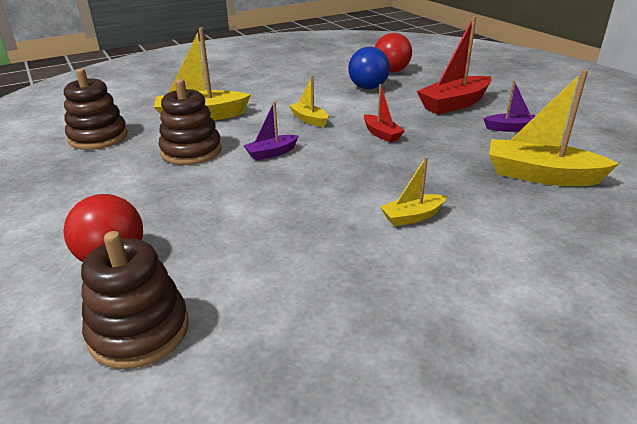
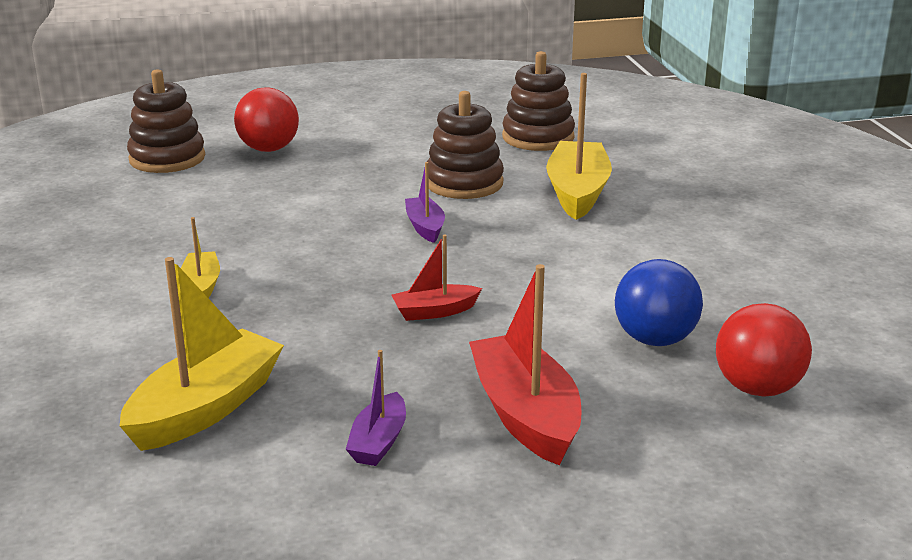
camera: 105 degrees right, 5 degrees down
yellow boat [289,75,328,127] -> none

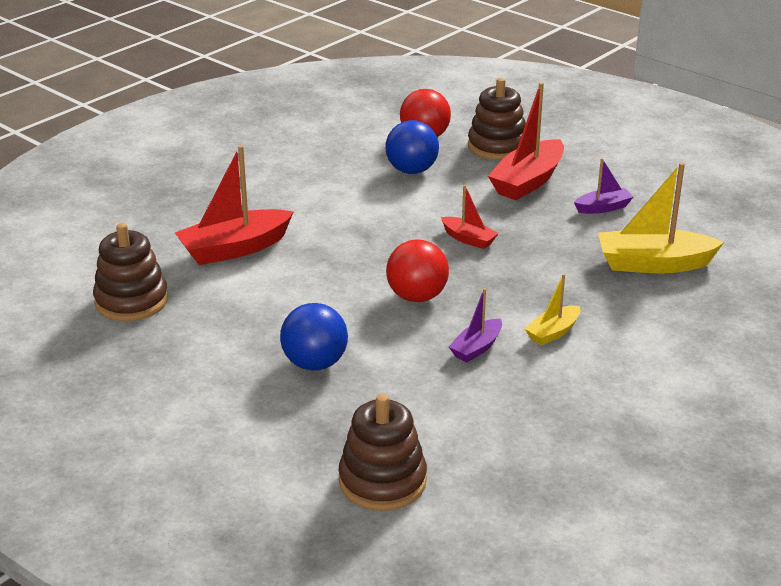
camera: 125 degrees left, 5 degrees up
red ball [234,87,299,152] -> red ball moved to [386,239,449,302]
purple boat [405,162,445,243] -> purple boat moved to [449,288,502,363]
brown stacking toy [427,91,504,199] -> brown stacking toy moved to [468,78,526,160]
yellow boat [546,73,612,220] -> red boat [175,145,293,265]
none -> blue ball [280,303,348,371]

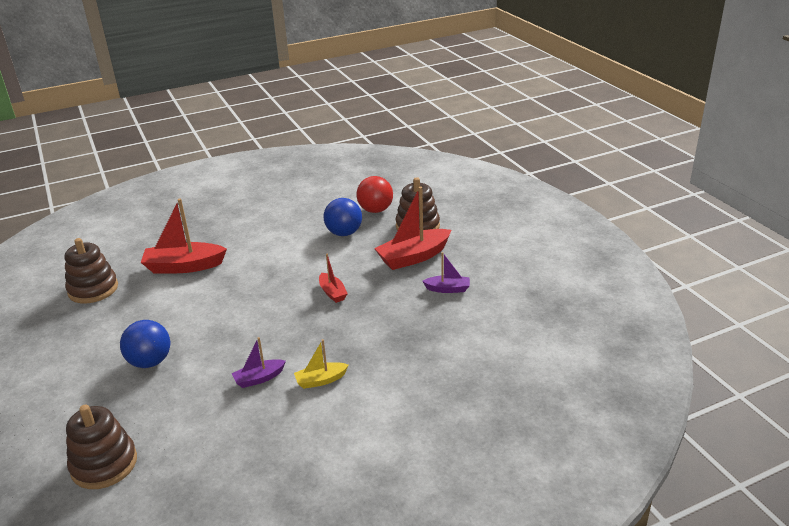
camera: 25 degrees right, 0 degrees up
red ball [386,239,449,302] -> none
yellow boat [598,162,724,273] -> none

Work task: The lines above that hold "yellow" are the result; show every one of them.

Response to the exercise:
yellow boat [289,75,328,127] -> none
yellow boat [546,73,612,220] -> red boat [175,145,293,265]
yellow boat [598,162,724,273] -> none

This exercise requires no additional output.